Information supplied.
....
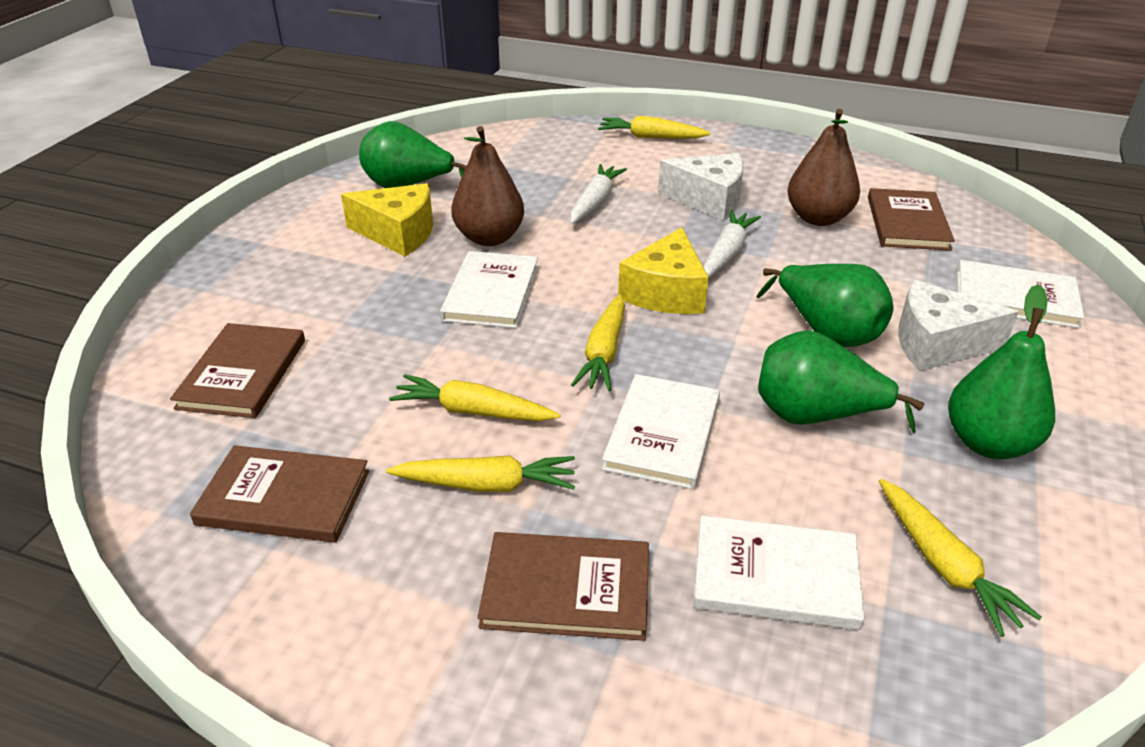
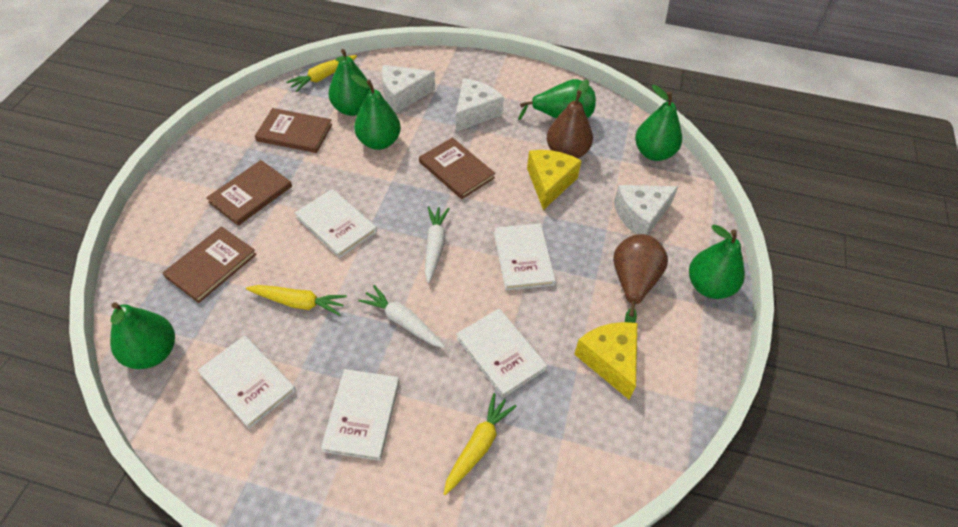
green pear: 4 -> 6
white book: 4 -> 5
white cheese: 2 -> 3
yellow carrot: 5 -> 3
....
Instructions to follow.
Each line of the data is to be duplicated exactly; pictures stay out of the copy.

Task result.
green pear: 4 -> 6
white book: 4 -> 5
white cheese: 2 -> 3
yellow carrot: 5 -> 3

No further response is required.